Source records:
****************

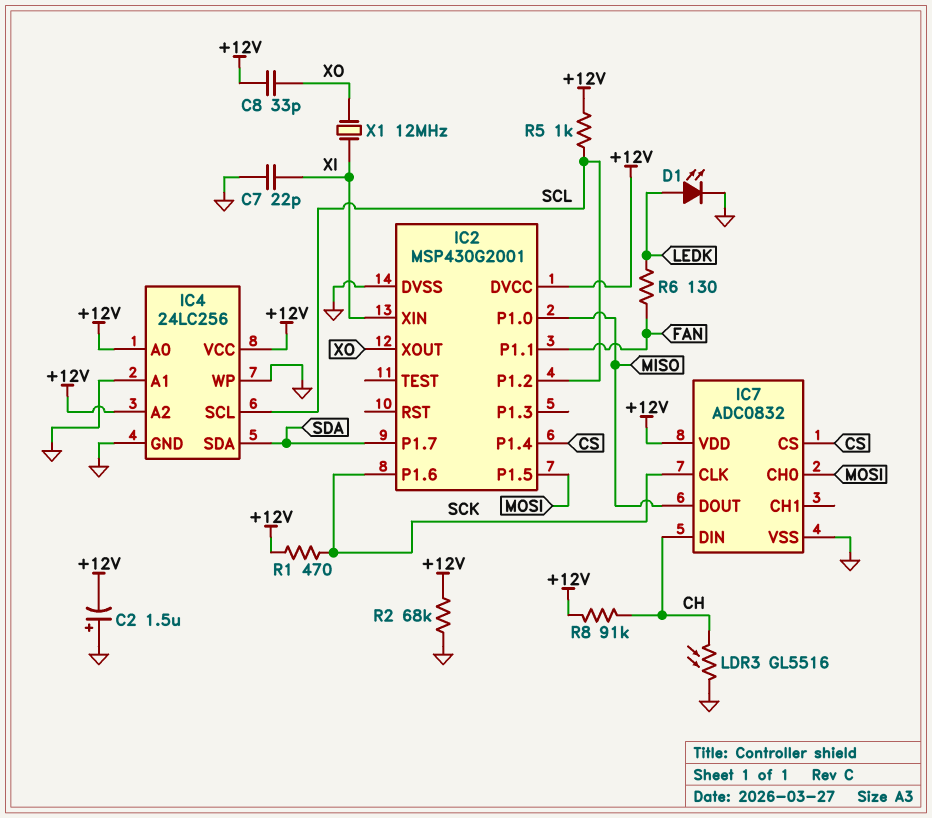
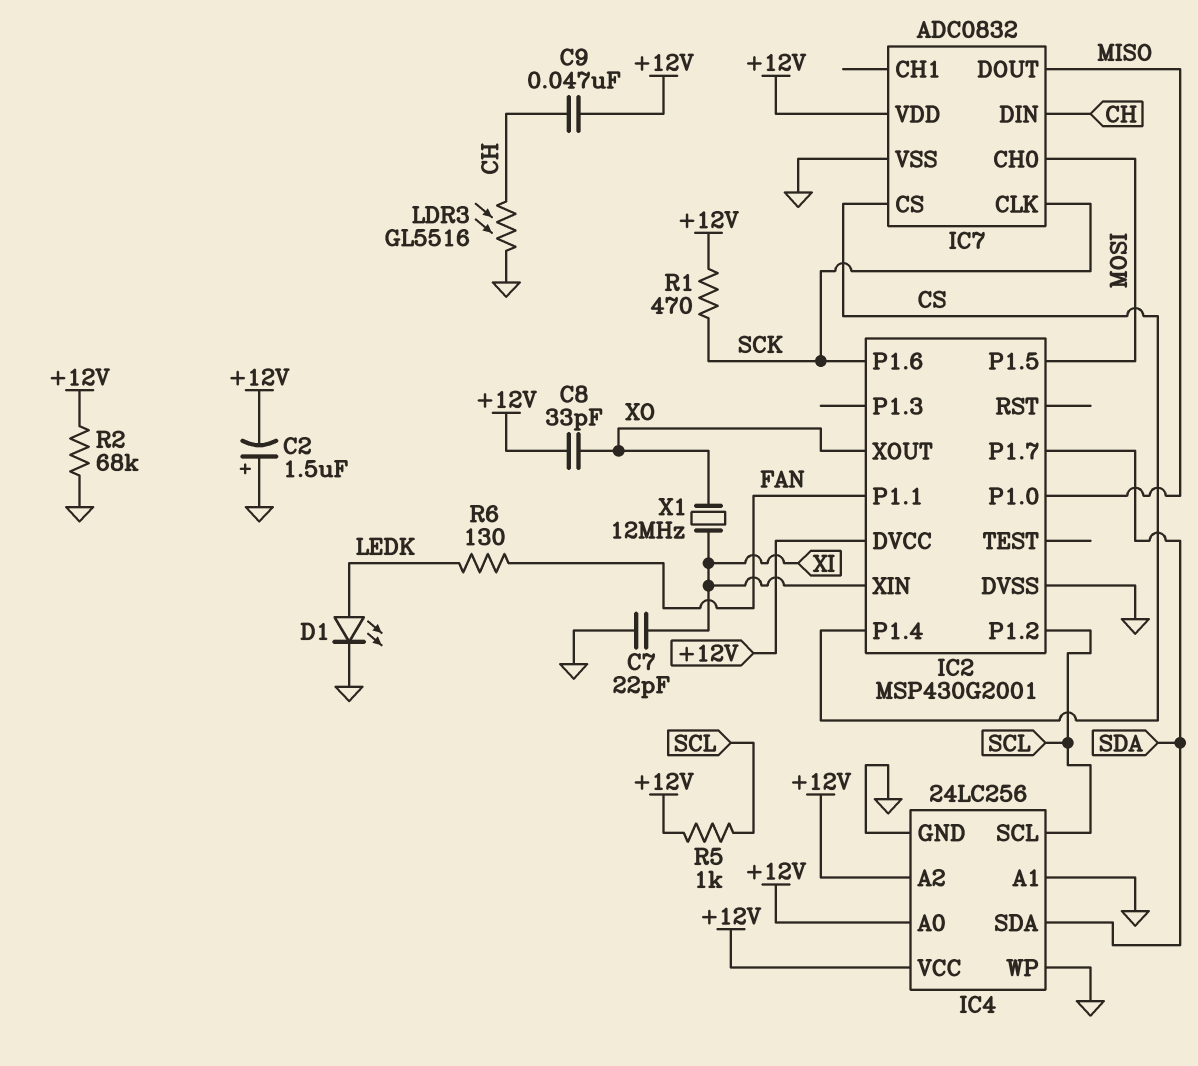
C9: none -> 47nF (+12V, CH)
R8: 91k (+12V, CH) -> none

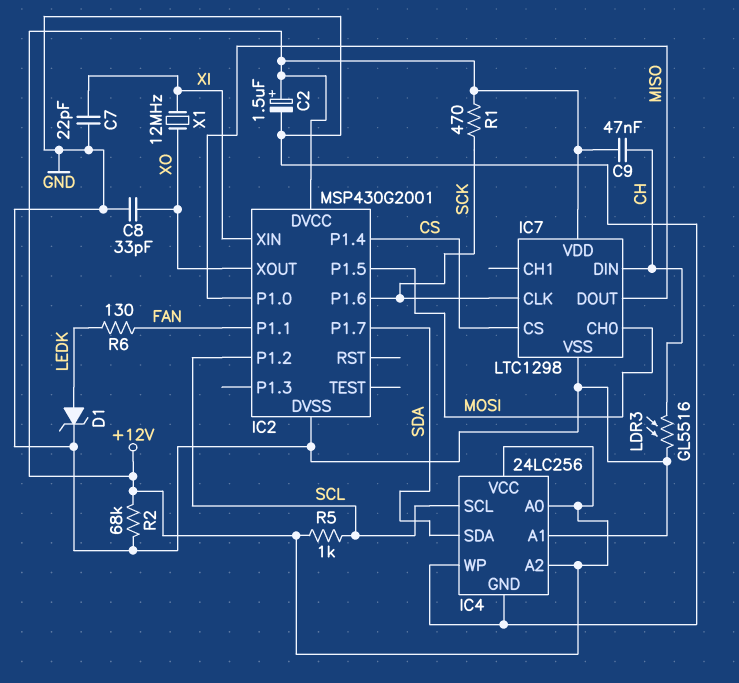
C2: 1.5uF (plus GND, minus +12V) -> 1.5uF (plus +12V, minus GND)
C8: 33pF (+12V, XO) -> 33pF (GND, XO)
D1: LED (A LEDK, K GND) -> zener (A LEDK, K GND)
IC7: ADC0832 -> LTC1298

****************

The problem >>
The entries above should be retyped exactly, minus any pictures.

Exercise solution >>
C9: none -> 47nF (+12V, CH)
R8: 91k (+12V, CH) -> none

C2: 1.5uF (plus GND, minus +12V) -> 1.5uF (plus +12V, minus GND)
C8: 33pF (+12V, XO) -> 33pF (GND, XO)
D1: LED (A LEDK, K GND) -> zener (A LEDK, K GND)
IC7: ADC0832 -> LTC1298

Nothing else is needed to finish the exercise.